◆ **WHAT YOU HAVE TO DO**:
Although the records contain pictures, print none of them; print exactly the lines from the one with "IC4 pin A0: AGND -> +9V" through the last line.

◆ **SUPPLIED INFORMATION**:
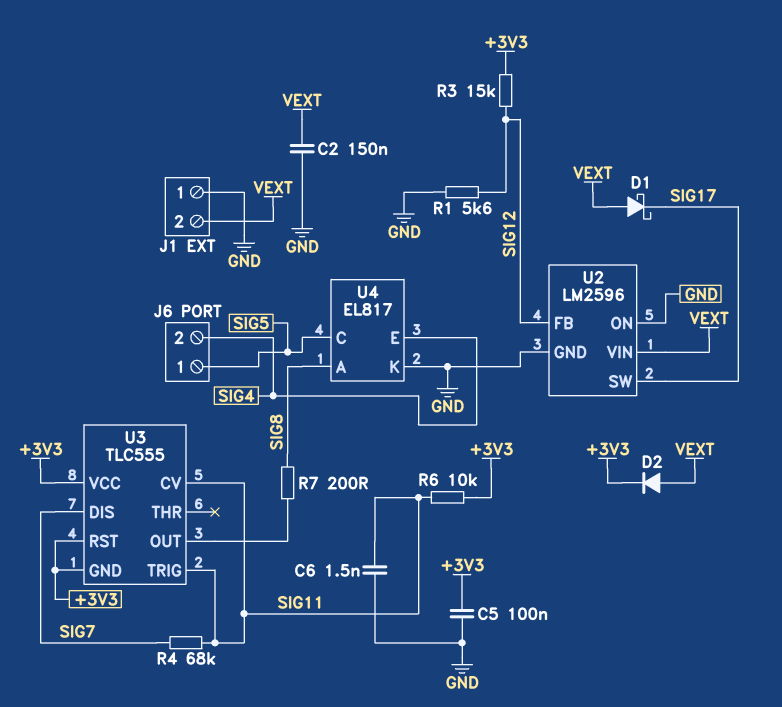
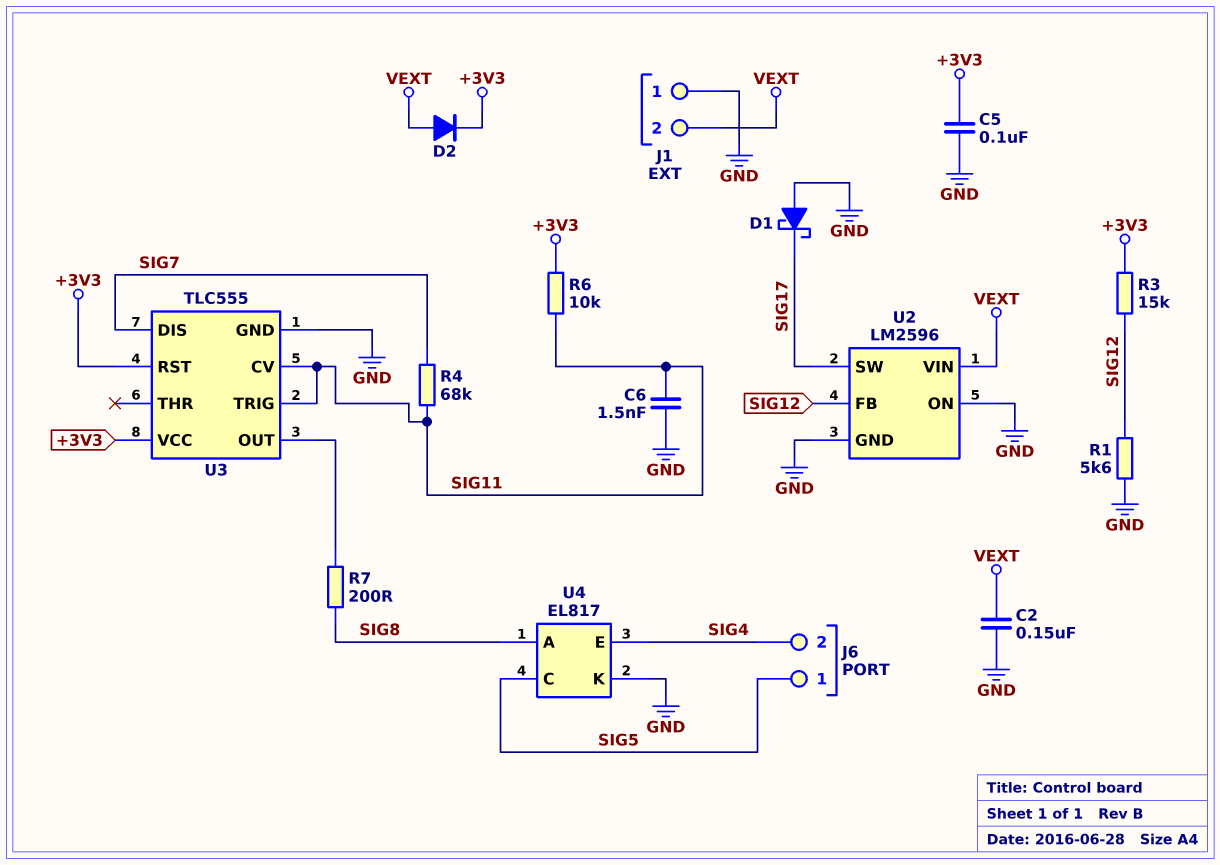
D1: schottky (A VEXT, K SIG17) -> schottky (A GND, K SIG17)
U3 pin GND: +3V3 -> GND

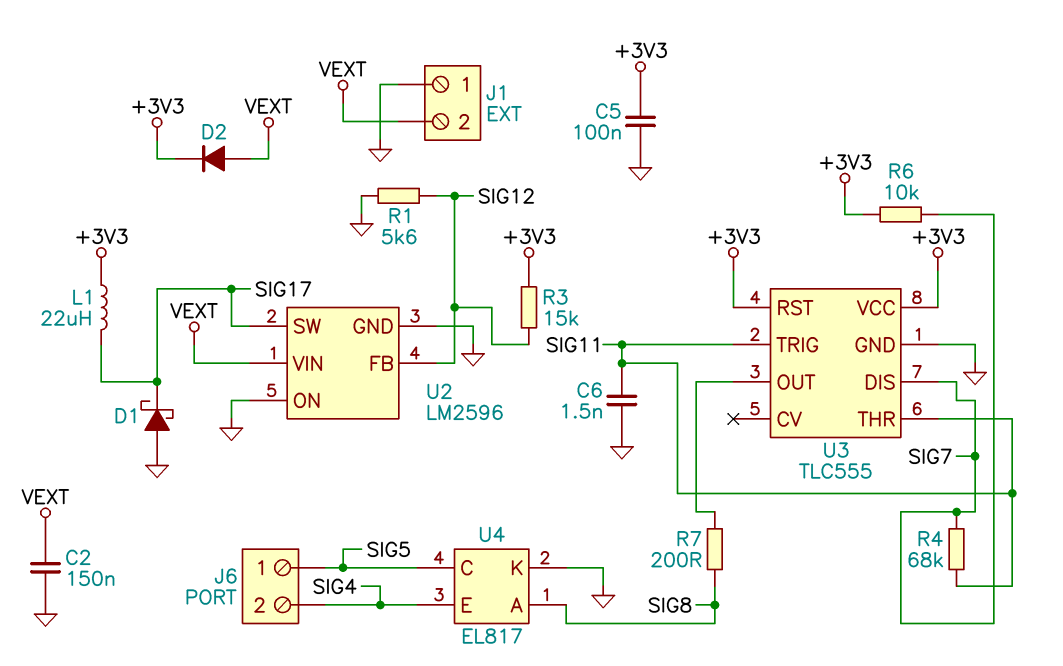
L1: none -> 22uH (+3V3, SIG17)
R6: 10k (+3V3, SIG11) -> 10k (+3V3, SIG7)
U3 pin CV: SIG11 -> none
U3 pin THR: none -> SIG11

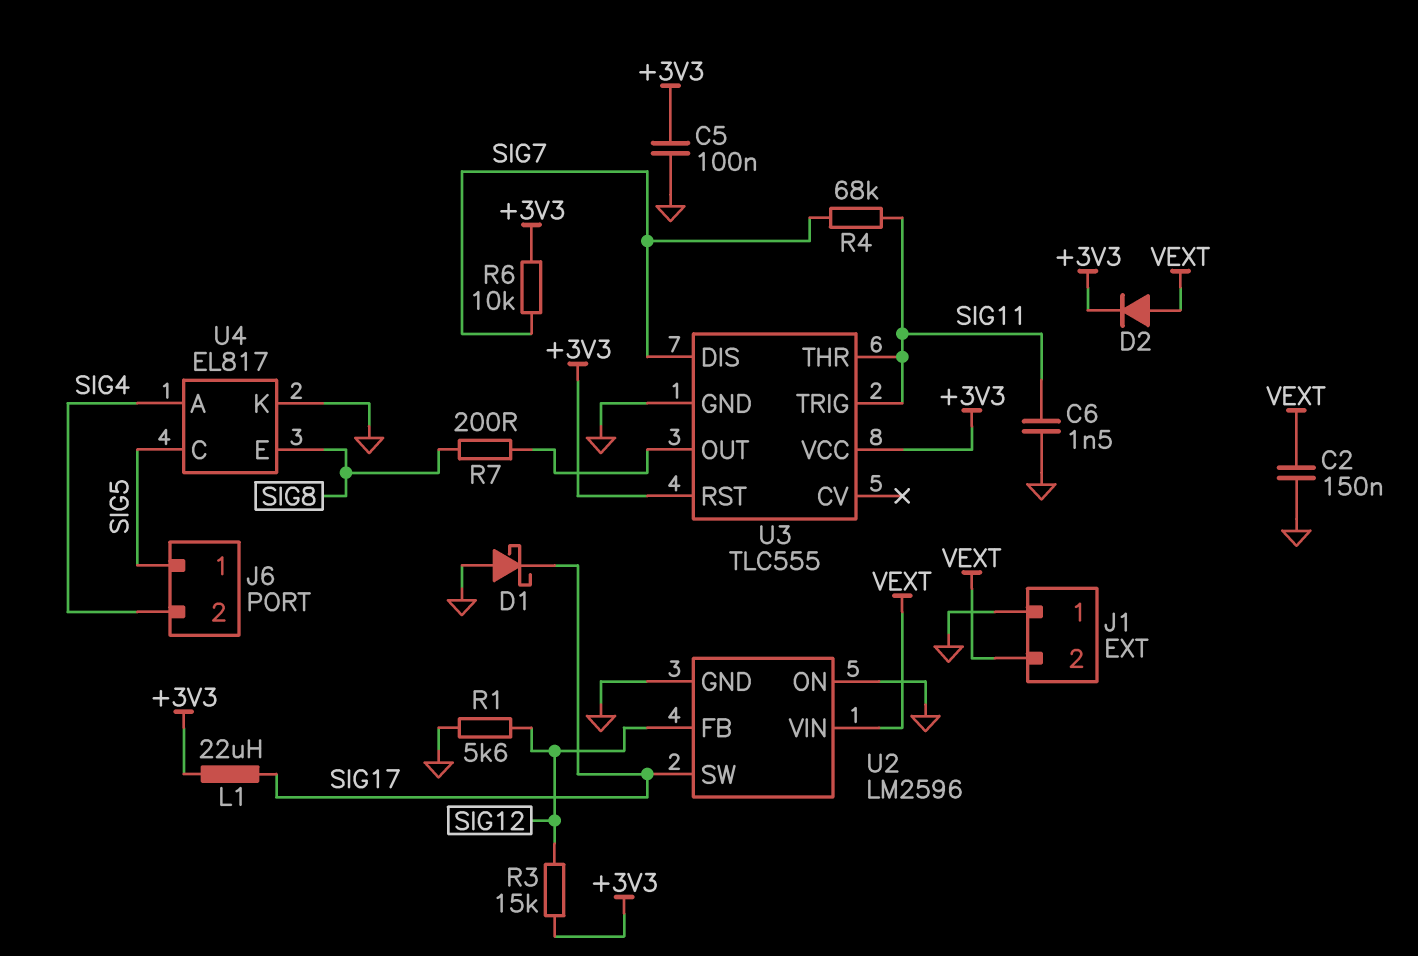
U4 pin A: SIG8 -> SIG4
U4 pin E: SIG4 -> SIG8

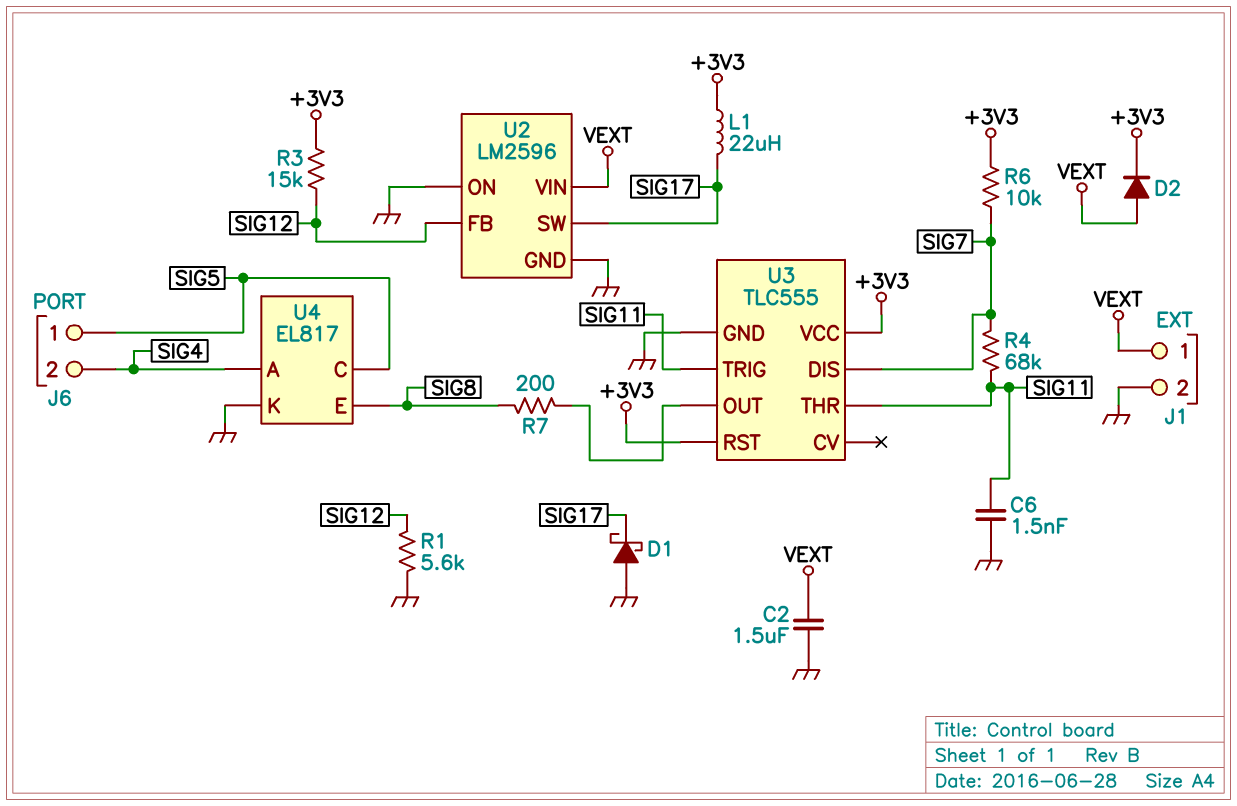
C2: 150nF (GND, VEXT) -> 1.5uF (GND, VEXT)
C5: 100nF (+3V3, GND) -> none
J1 pin 1: GND -> VEXT
J1 pin 2: VEXT -> GND

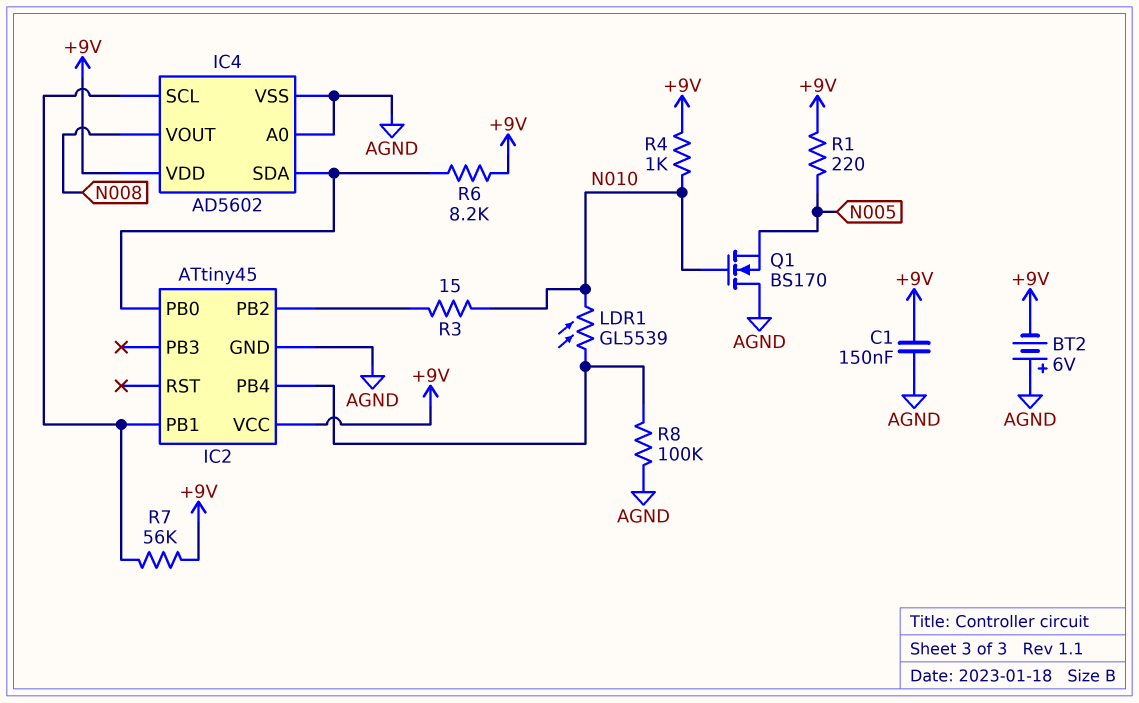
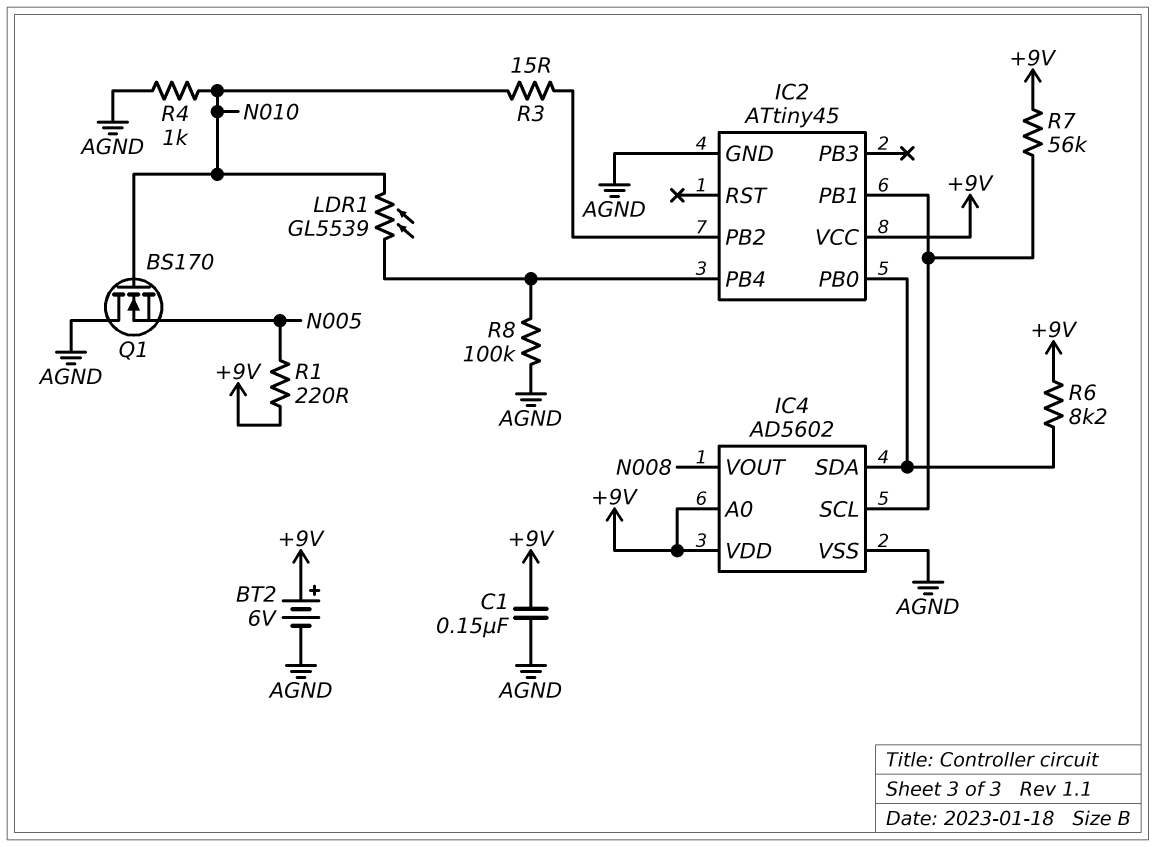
BT2: 6V (plus AGND, minus +9V) -> 6V (plus +9V, minus AGND)
IC4 pin A0: AGND -> +9V
R4: 1k (+9V, N010) -> 1k (AGND, N010)

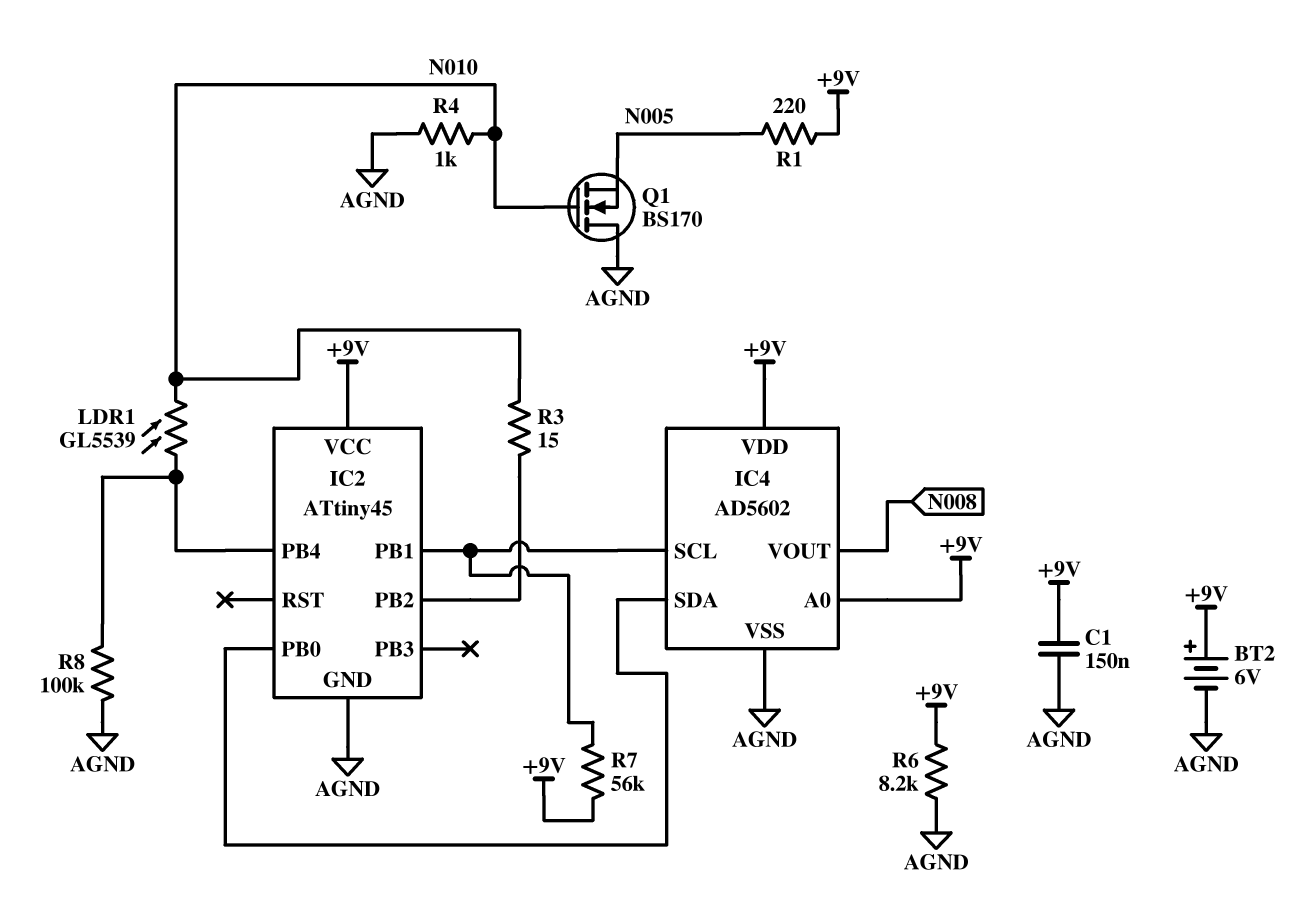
R6: 8.2k (+9V, IC2/PB0) -> 8.2k (+9V, AGND)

◆ **FINAL ANSWER**:
IC4 pin A0: AGND -> +9V
R4: 1k (+9V, N010) -> 1k (AGND, N010)

R6: 8.2k (+9V, IC2/PB0) -> 8.2k (+9V, AGND)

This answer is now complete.